• _Work instruction_: Copy verbatim the block of lines in the entries below whose first line contains "purple cap [140,249,231,322] -> none" and whose last line contains "pink wallet [656,369,755,444]". Leave out all other lines.

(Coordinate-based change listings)
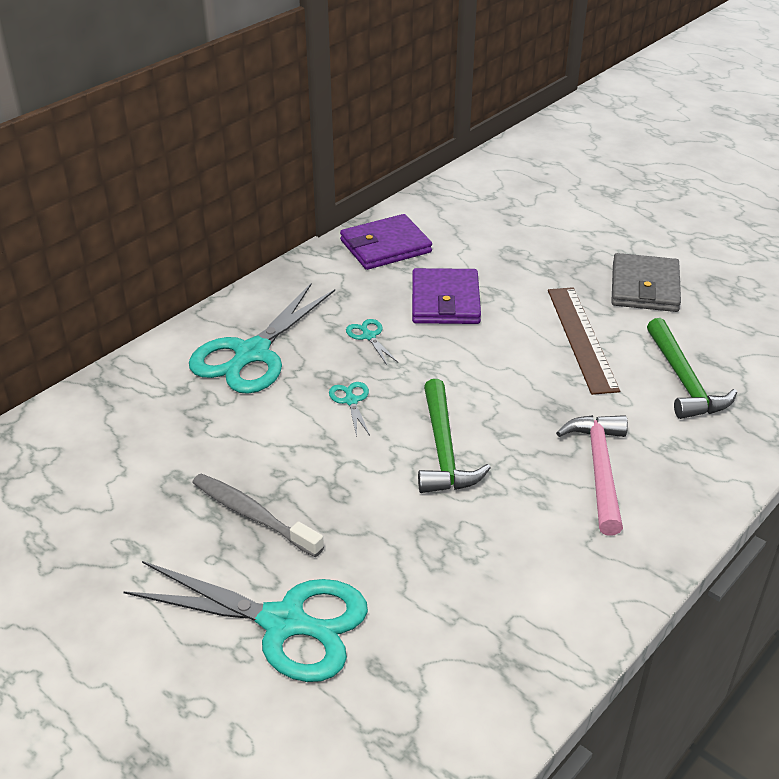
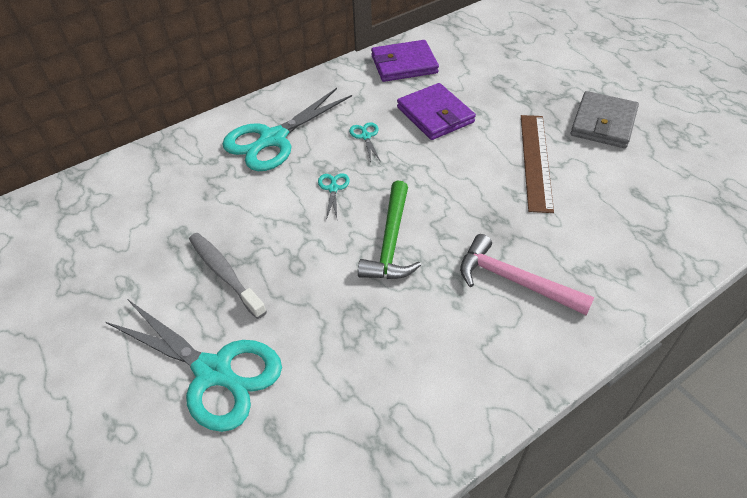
camera: 15 degrees right, 10 degrees up
purple wallet [412,268,481,324] -> purple wallet turned 45 degrees counterclockwise [397,83,476,140]
pink hammer [556,415,628,536] -> pink hammer turned 75 degrees counterclockwise [460,234,595,315]
green hammer [647,318,737,419] -> none

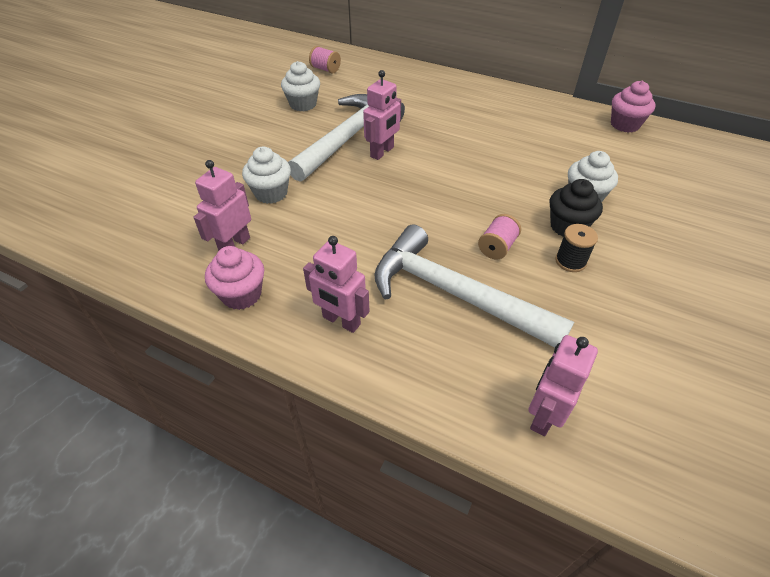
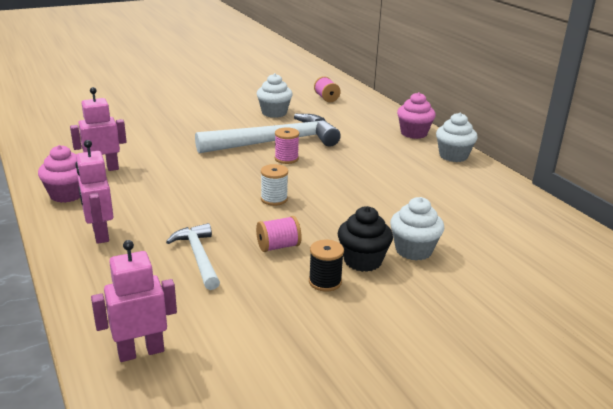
camera: 35 degrees right, 20 degrees down
white cupcake [242,147,291,204] -> white cupcake moved to [436,112,478,162]
pink robot [363,70,401,160] -> pink spool [275,127,299,164]
white hammer [374,224,574,347] -> white hammer [166,223,220,290], size x0.53
pink cupcake [611,81,655,133] -> pink cupcake moved to [397,92,436,139]
none -> white spool [261,164,288,206]

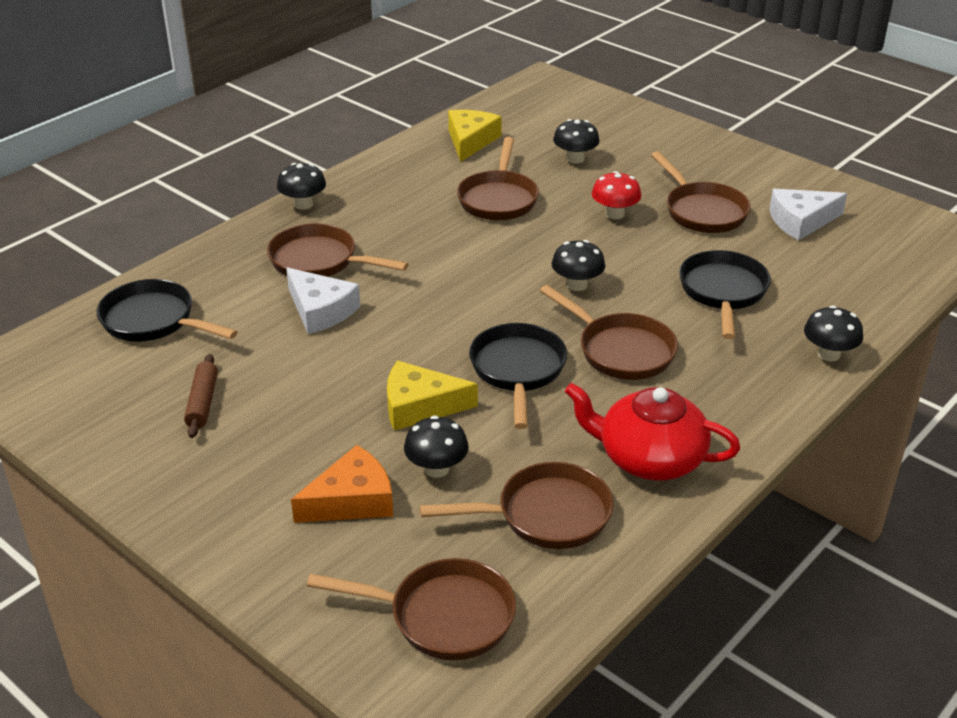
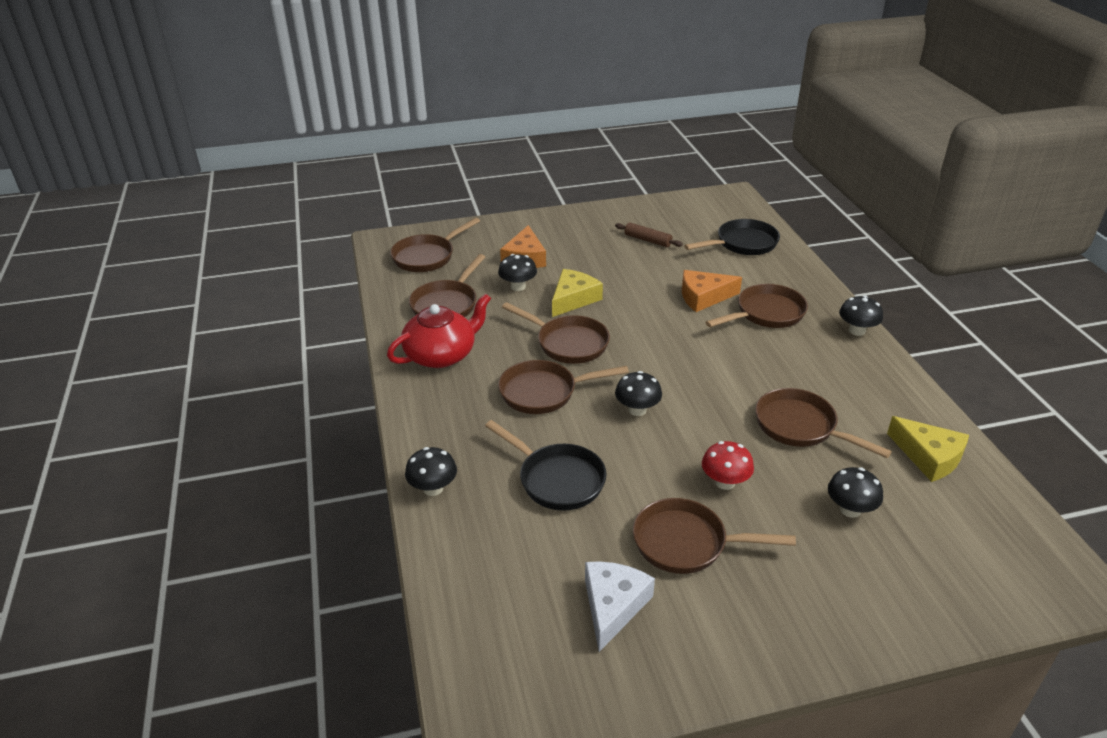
camera: 125 degrees right, 0 degrees up
white cheese [286,267,360,334] -> orange cheese [682,270,742,312]
black pan [469,323,567,429] -> brown pan [502,302,610,364]

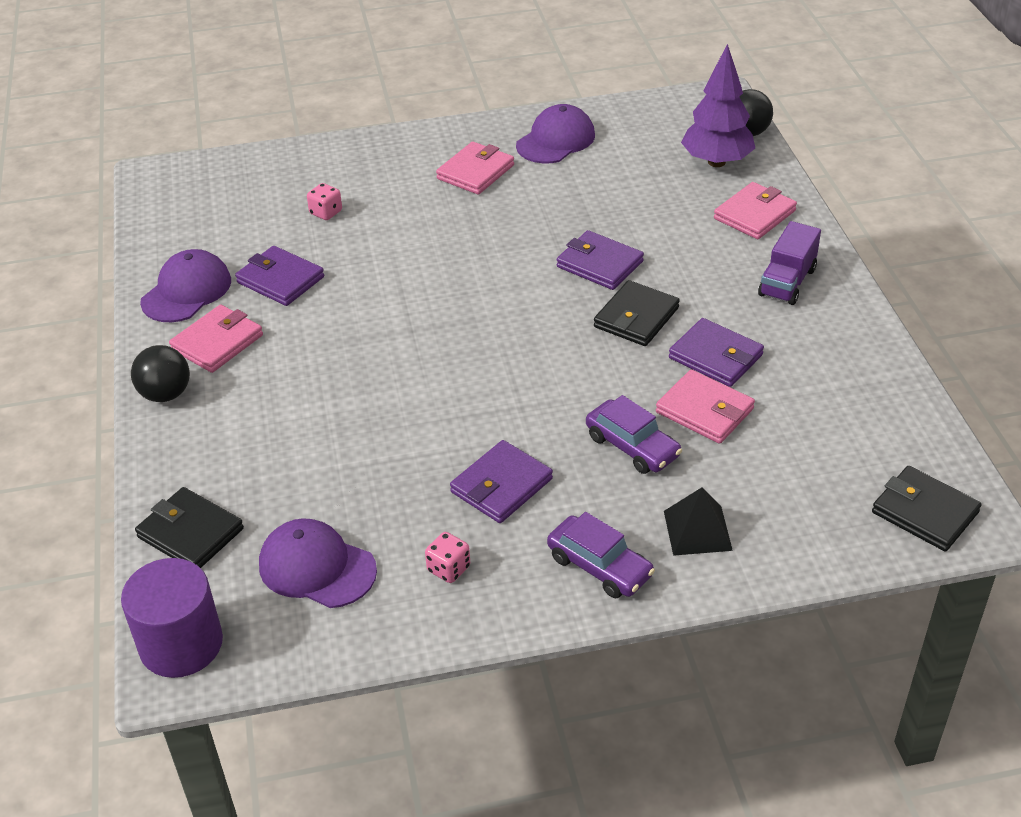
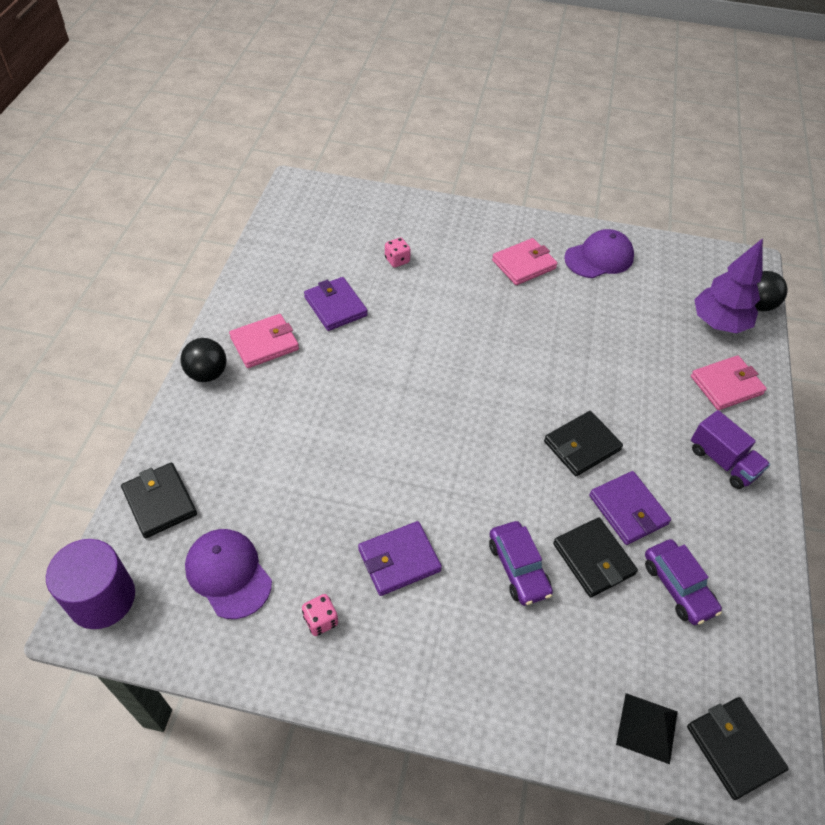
camera: 20 degrees right, 10 degrees up
purple cap [140,249,231,322] -> none
purple car [547,512,655,598] -> purple car moved to [645,539,722,625]
purple wallet [557,230,644,290] -> none
pink wallet [656,369,755,444] -> black wallet [553,517,638,597]
black pyramid [664,487,733,556] -> black pyramid moved to [616,693,678,764]
purple truck [758,221,821,305] -> purple truck turned 90 degrees counterclockwise [691,410,770,489]

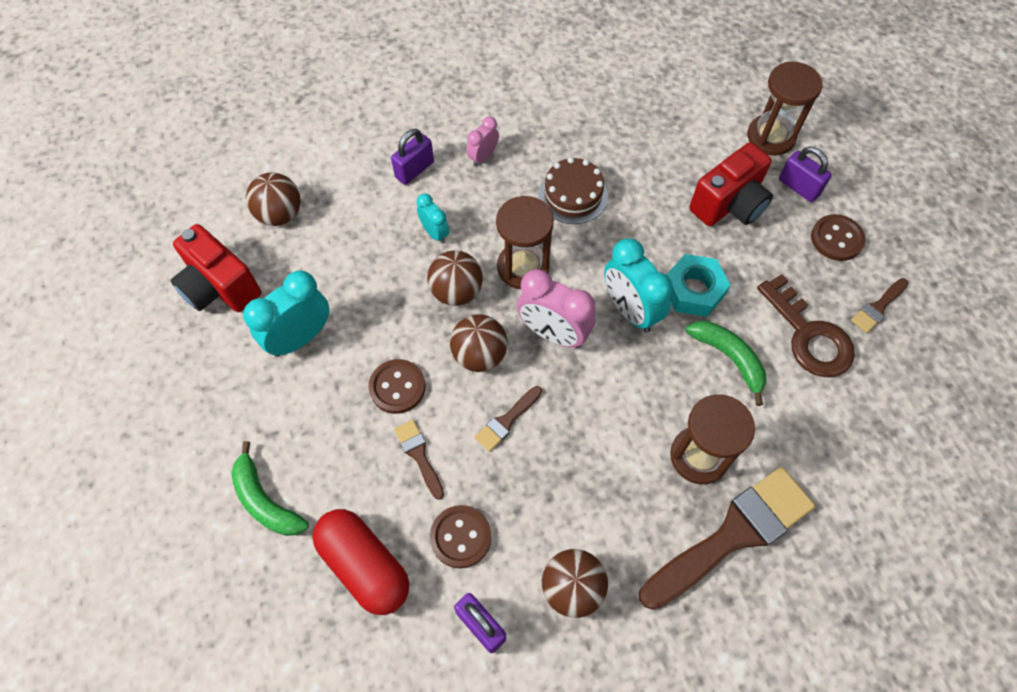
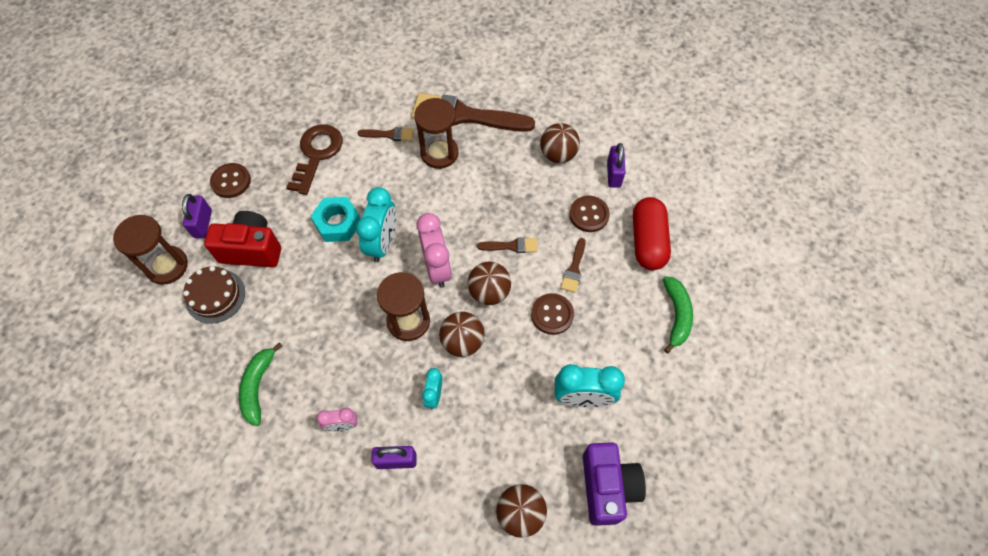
camera: 135 degrees left, 0 degrees up
red camera [170,224,261,312] -> purple camera [583,442,646,526]
brown cake [539,157,608,224] -> brown cake moved to [183,266,245,324]
green banana [685,321,766,406] -> green banana moved to [239,342,282,426]
brown brush [851,278,909,333] -> brown brush moved to [358,127,413,141]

• _Finished exercise_:
purple cap [140,249,231,322] -> none
purple car [547,512,655,598] -> purple car moved to [645,539,722,625]
purple wallet [557,230,644,290] -> none
pink wallet [656,369,755,444] -> black wallet [553,517,638,597]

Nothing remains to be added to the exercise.